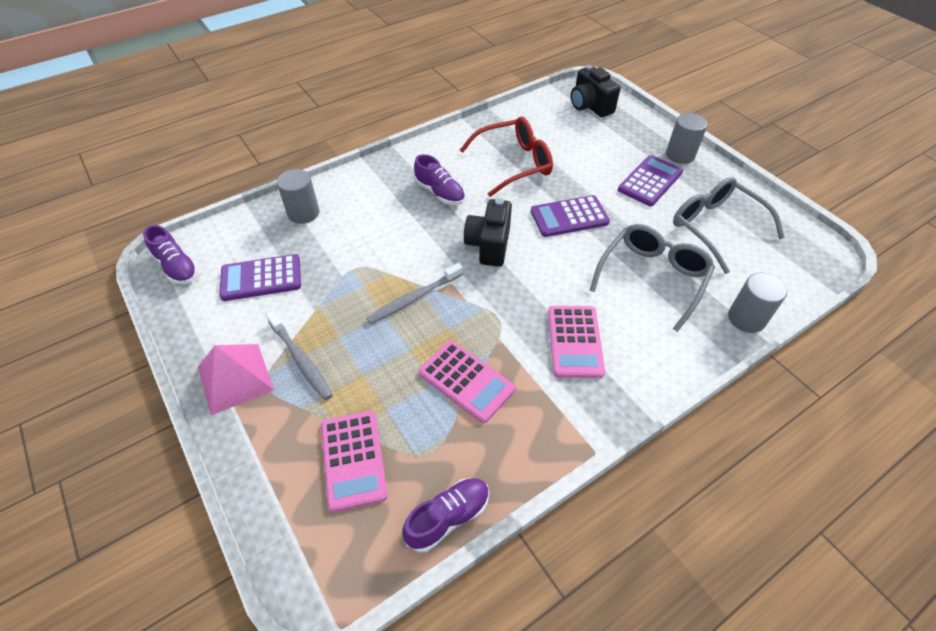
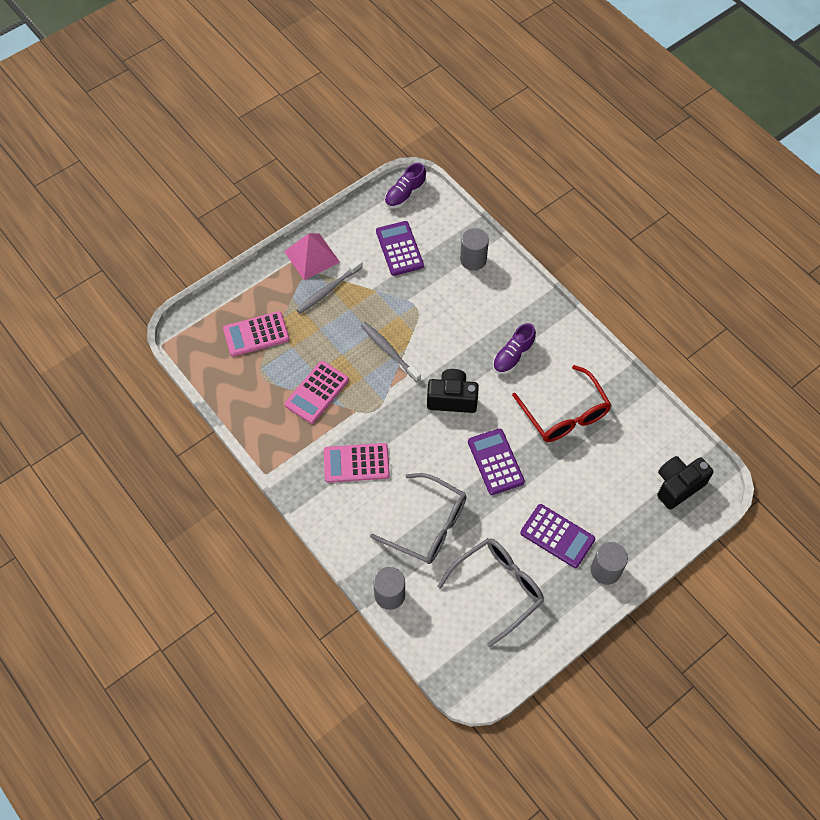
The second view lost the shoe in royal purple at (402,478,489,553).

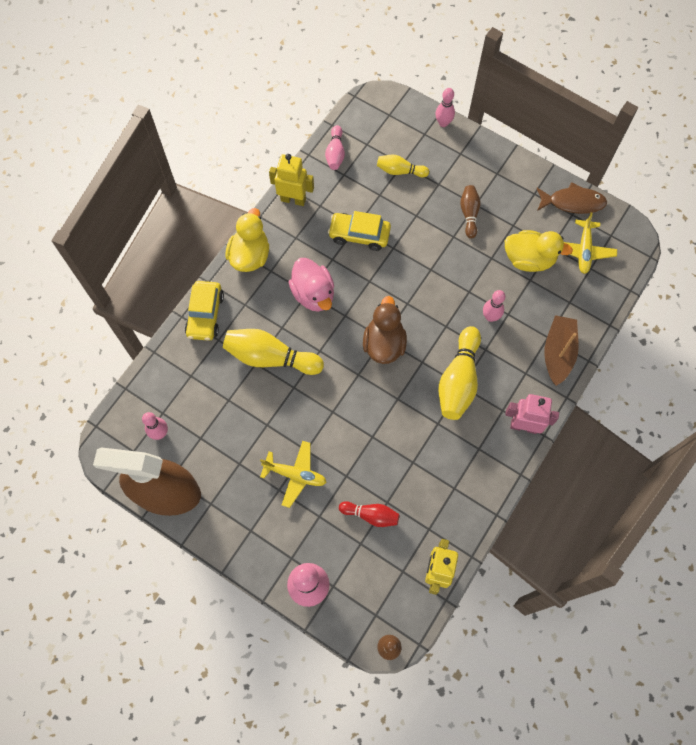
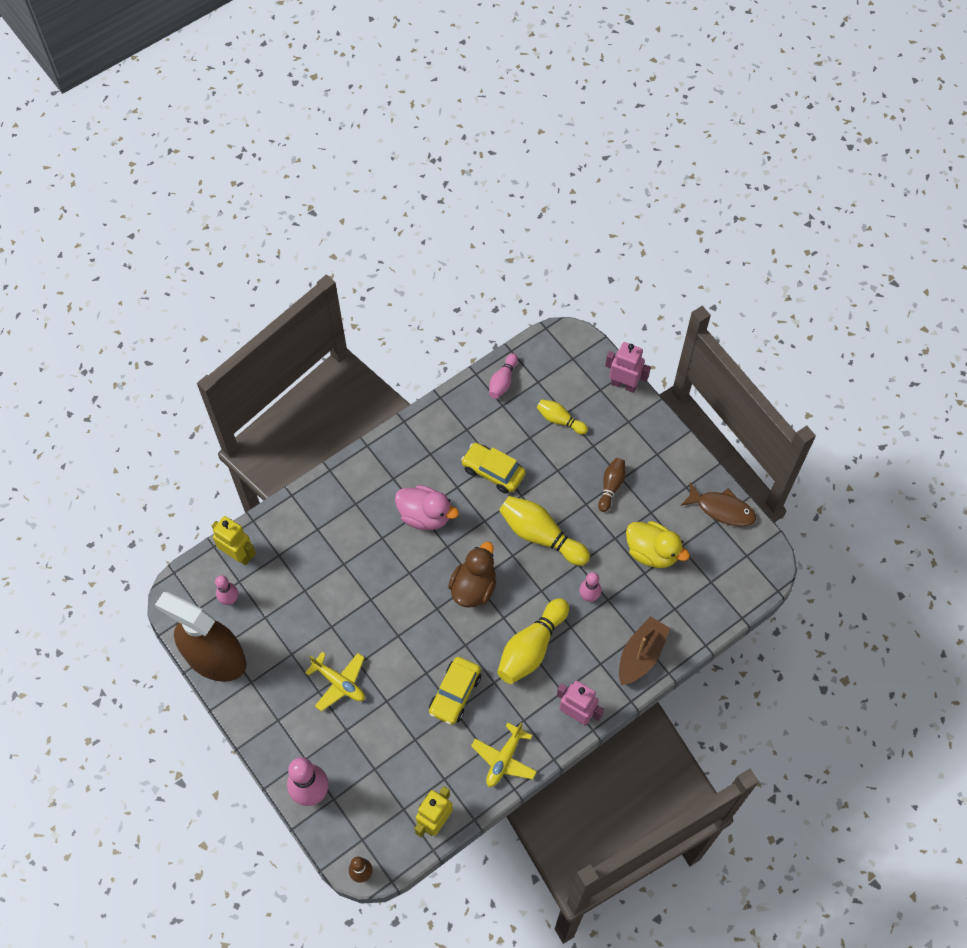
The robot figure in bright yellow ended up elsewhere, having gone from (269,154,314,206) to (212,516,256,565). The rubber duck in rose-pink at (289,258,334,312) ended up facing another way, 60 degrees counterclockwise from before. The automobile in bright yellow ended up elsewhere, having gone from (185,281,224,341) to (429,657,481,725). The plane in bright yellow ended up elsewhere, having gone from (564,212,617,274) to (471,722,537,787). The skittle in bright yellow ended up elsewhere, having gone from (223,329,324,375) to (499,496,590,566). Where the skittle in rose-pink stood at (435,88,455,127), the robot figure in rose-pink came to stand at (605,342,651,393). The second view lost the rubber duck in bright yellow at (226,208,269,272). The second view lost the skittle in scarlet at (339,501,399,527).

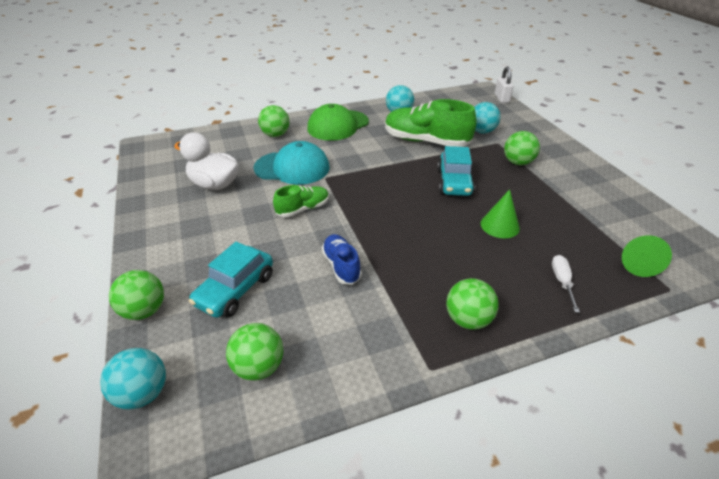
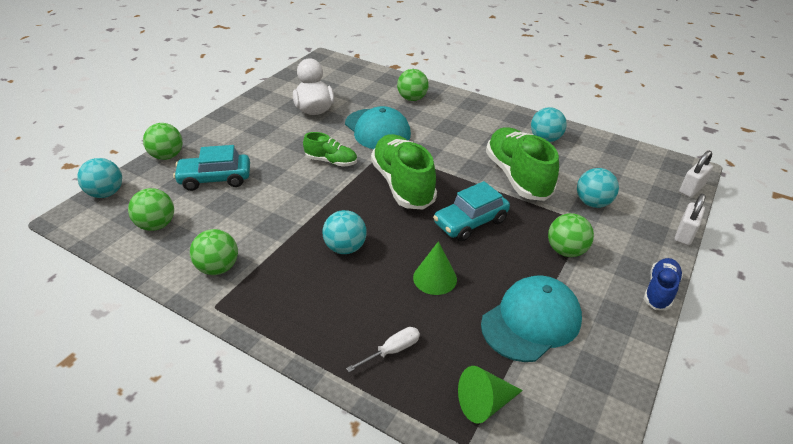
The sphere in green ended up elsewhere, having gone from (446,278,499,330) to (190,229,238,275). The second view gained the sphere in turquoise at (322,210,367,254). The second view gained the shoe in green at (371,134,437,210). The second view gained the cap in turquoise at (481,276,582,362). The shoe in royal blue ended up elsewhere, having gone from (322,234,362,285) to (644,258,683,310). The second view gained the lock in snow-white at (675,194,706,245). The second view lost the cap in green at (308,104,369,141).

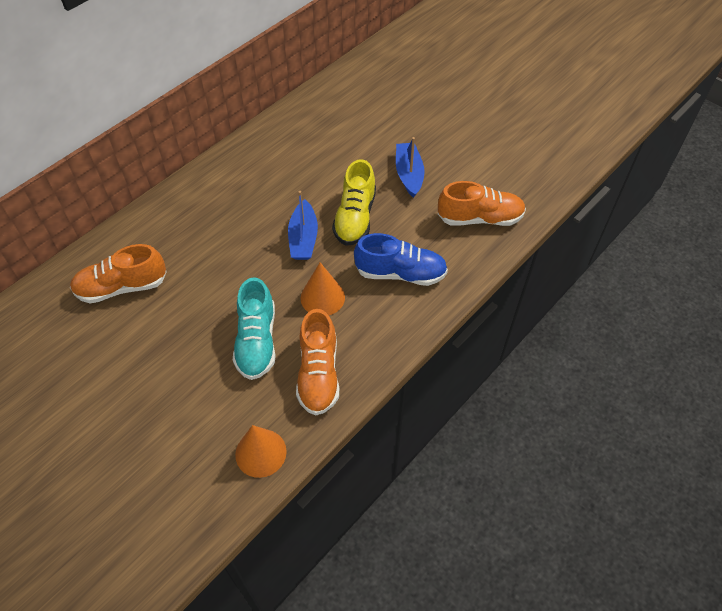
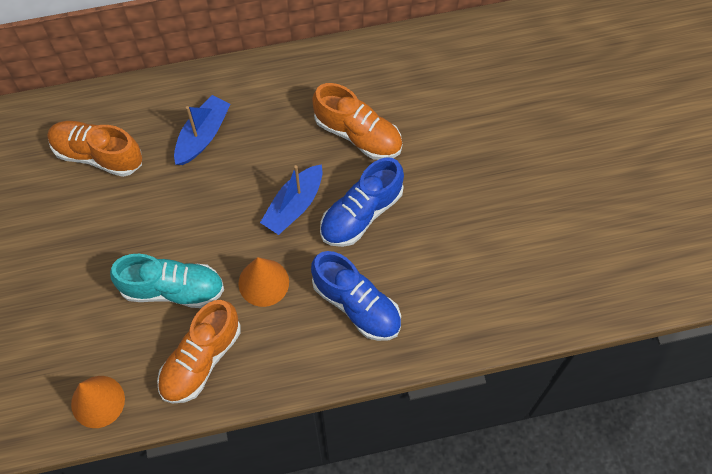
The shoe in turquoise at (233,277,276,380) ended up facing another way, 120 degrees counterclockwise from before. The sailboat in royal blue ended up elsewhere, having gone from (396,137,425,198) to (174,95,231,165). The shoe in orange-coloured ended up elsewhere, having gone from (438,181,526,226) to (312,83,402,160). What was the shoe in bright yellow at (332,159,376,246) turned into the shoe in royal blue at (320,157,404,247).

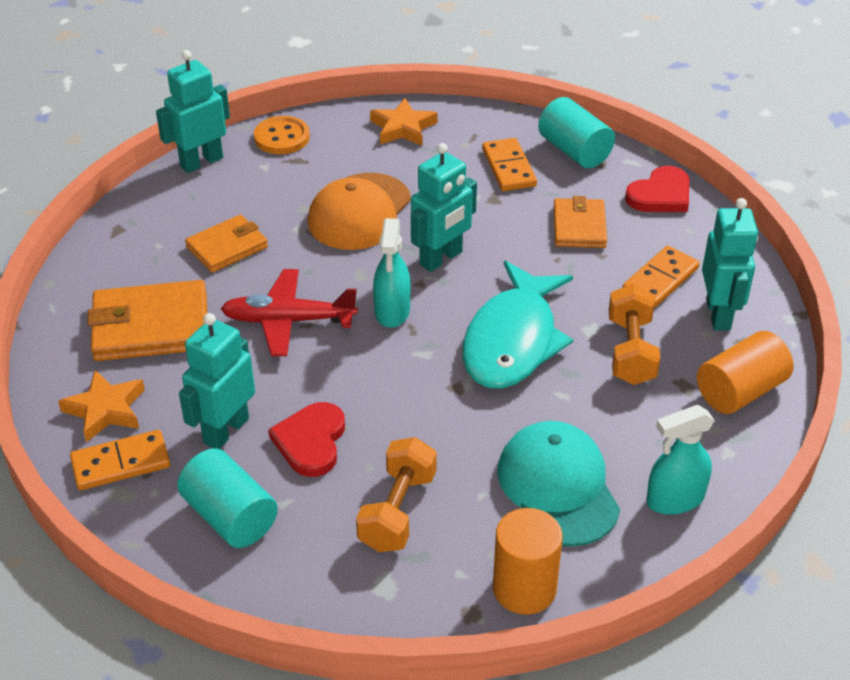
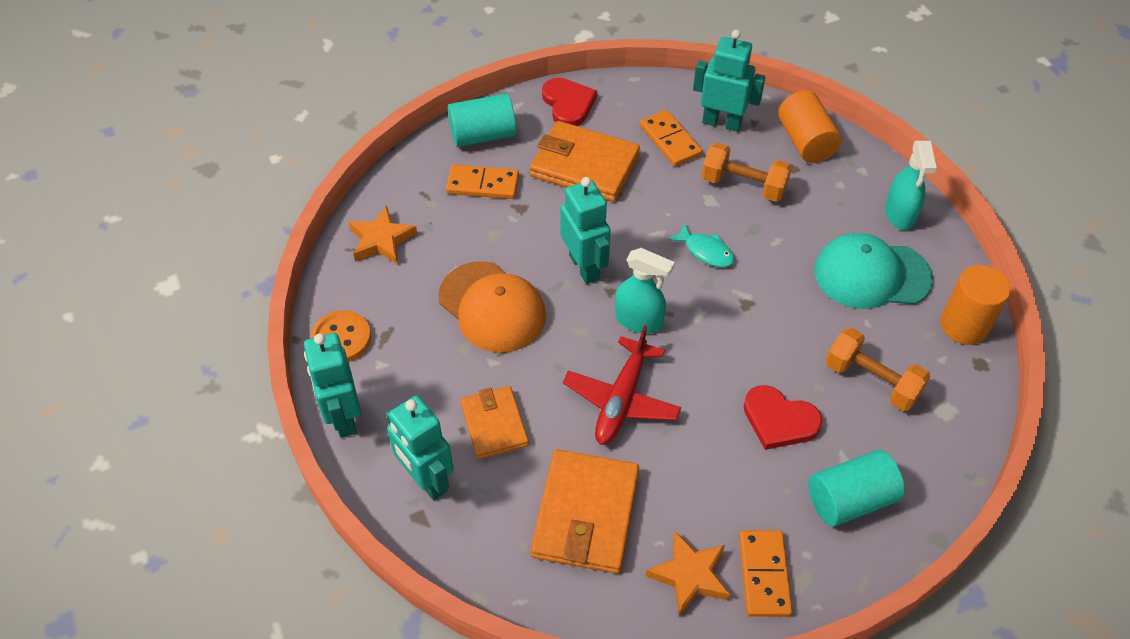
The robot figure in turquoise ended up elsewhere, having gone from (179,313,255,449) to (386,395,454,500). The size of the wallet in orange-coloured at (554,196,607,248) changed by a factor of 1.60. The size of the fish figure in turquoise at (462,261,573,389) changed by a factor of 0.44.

## Exercise description
Repeat the listing word for word, but without its pictures.

## Solution to this problem
The second view lost the shoe in royal purple at (402,478,489,553).

The robot figure in bright yellow ended up elsewhere, having gone from (269,154,314,206) to (212,516,256,565). The rubber duck in rose-pink at (289,258,334,312) ended up facing another way, 60 degrees counterclockwise from before. The automobile in bright yellow ended up elsewhere, having gone from (185,281,224,341) to (429,657,481,725). The plane in bright yellow ended up elsewhere, having gone from (564,212,617,274) to (471,722,537,787). The skittle in bright yellow ended up elsewhere, having gone from (223,329,324,375) to (499,496,590,566). Where the skittle in rose-pink stood at (435,88,455,127), the robot figure in rose-pink came to stand at (605,342,651,393). The second view lost the rubber duck in bright yellow at (226,208,269,272). The second view lost the skittle in scarlet at (339,501,399,527).

The sphere in green ended up elsewhere, having gone from (446,278,499,330) to (190,229,238,275). The second view gained the sphere in turquoise at (322,210,367,254). The second view gained the shoe in green at (371,134,437,210). The second view gained the cap in turquoise at (481,276,582,362). The shoe in royal blue ended up elsewhere, having gone from (322,234,362,285) to (644,258,683,310). The second view gained the lock in snow-white at (675,194,706,245). The second view lost the cap in green at (308,104,369,141).

The shoe in turquoise at (233,277,276,380) ended up facing another way, 120 degrees counterclockwise from before. The sailboat in royal blue ended up elsewhere, having gone from (396,137,425,198) to (174,95,231,165). The shoe in orange-coloured ended up elsewhere, having gone from (438,181,526,226) to (312,83,402,160). What was the shoe in bright yellow at (332,159,376,246) turned into the shoe in royal blue at (320,157,404,247).

The robot figure in turquoise ended up elsewhere, having gone from (179,313,255,449) to (386,395,454,500). The size of the wallet in orange-coloured at (554,196,607,248) changed by a factor of 1.60. The size of the fish figure in turquoise at (462,261,573,389) changed by a factor of 0.44.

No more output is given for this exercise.